PROBLEM TO WORK ON — Every entry is to be reproduced word for word, but the images are not.

DATASET —
---

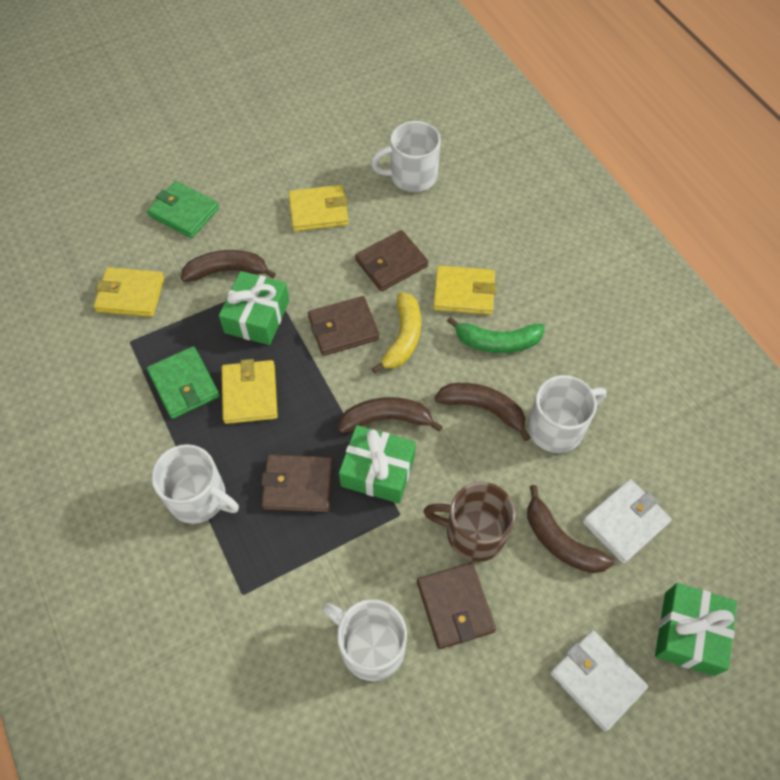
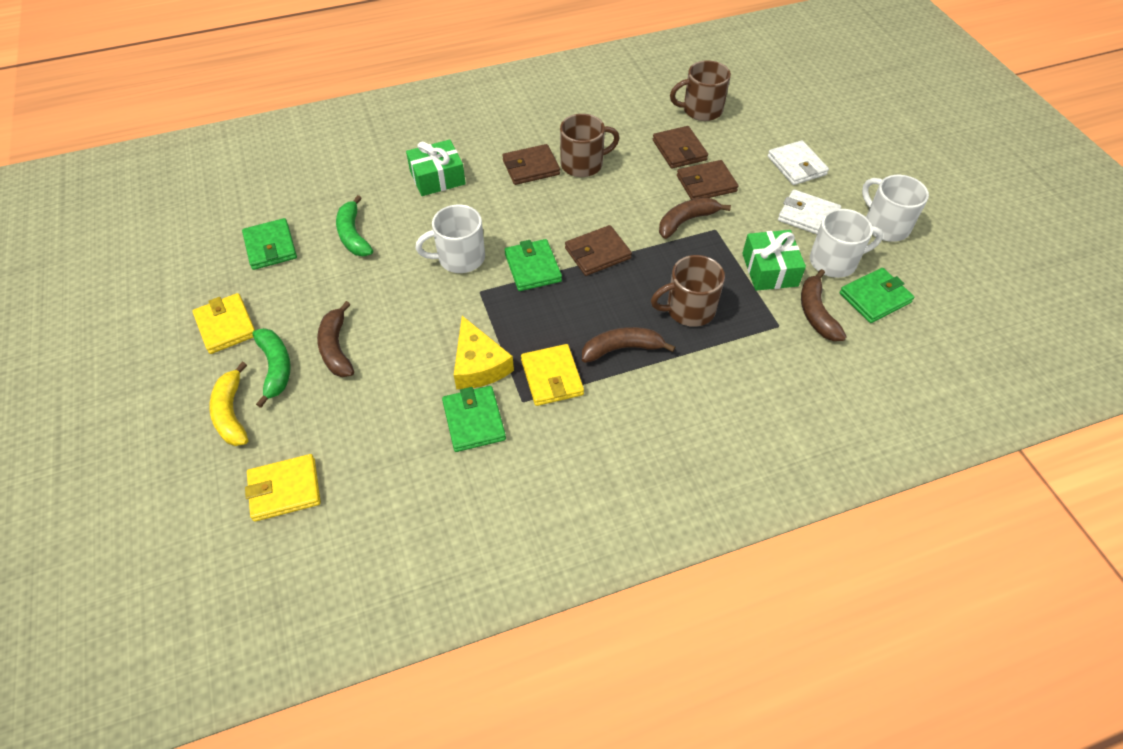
brown mug: 1 -> 3
green banana: 1 -> 2
green gift: 3 -> 2
green wallet: 2 -> 4
white mug: 4 -> 3
yellow cheese: 0 -> 1
yellow wallet: 4 -> 3

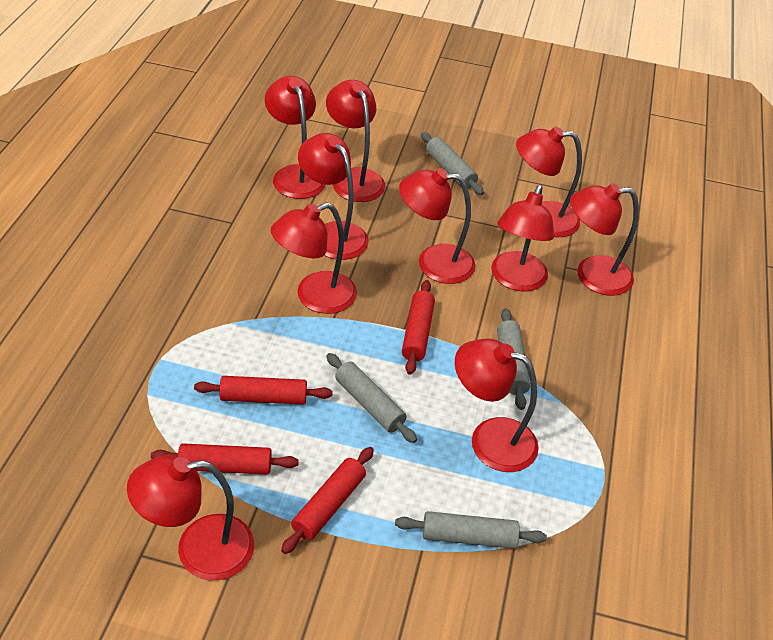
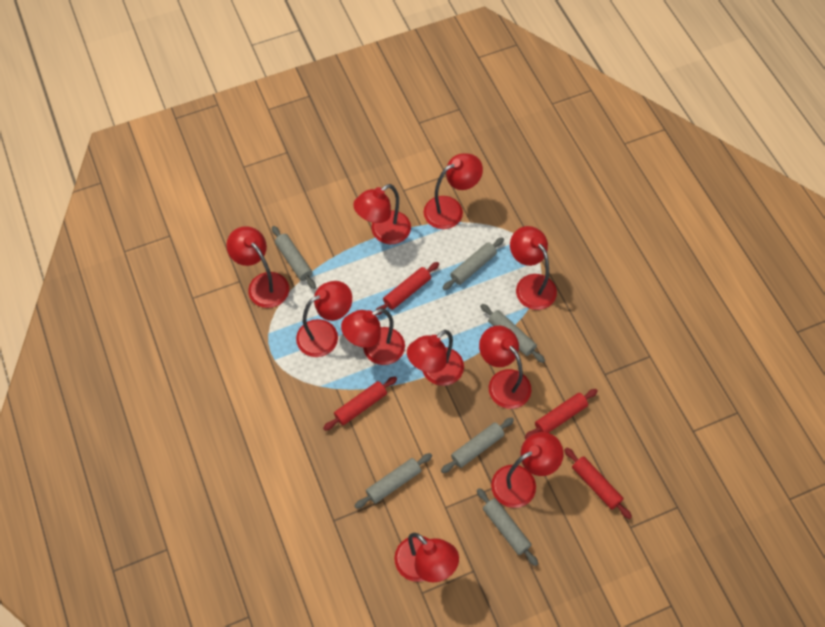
grey rolling pin: 4 -> 6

---

RESPONSE FOR THIS EXERCISE —
brown mug: 1 -> 3
green banana: 1 -> 2
green gift: 3 -> 2
green wallet: 2 -> 4
white mug: 4 -> 3
yellow cheese: 0 -> 1
yellow wallet: 4 -> 3

grey rolling pin: 4 -> 6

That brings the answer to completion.